**Exercise directions**: Establish how many lines below contain the string "brown". Respond with that number alone.
*** Begin section ***
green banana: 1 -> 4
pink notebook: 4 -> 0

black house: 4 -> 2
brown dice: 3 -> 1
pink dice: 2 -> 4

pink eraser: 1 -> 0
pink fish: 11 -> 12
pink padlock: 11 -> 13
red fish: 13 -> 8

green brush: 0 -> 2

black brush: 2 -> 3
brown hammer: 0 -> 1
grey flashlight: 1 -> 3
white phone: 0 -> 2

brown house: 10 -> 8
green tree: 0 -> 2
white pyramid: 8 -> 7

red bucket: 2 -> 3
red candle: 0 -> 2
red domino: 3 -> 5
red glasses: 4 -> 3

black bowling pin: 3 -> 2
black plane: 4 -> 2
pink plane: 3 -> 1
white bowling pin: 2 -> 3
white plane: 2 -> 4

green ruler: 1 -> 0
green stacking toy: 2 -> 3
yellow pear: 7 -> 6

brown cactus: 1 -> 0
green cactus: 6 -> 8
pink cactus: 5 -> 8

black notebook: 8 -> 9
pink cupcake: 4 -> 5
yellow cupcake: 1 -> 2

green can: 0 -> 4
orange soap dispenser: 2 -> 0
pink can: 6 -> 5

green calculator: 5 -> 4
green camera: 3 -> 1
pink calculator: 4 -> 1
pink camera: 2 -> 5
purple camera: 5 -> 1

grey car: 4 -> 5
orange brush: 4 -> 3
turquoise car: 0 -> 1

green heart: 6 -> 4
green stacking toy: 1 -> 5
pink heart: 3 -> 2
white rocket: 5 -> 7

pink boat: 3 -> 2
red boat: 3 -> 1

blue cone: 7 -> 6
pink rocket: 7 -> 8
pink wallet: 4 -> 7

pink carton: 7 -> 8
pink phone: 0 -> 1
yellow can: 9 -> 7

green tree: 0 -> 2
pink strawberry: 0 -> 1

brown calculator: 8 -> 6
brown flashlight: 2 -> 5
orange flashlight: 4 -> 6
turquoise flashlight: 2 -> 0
*** End section ***
**Response below**: 6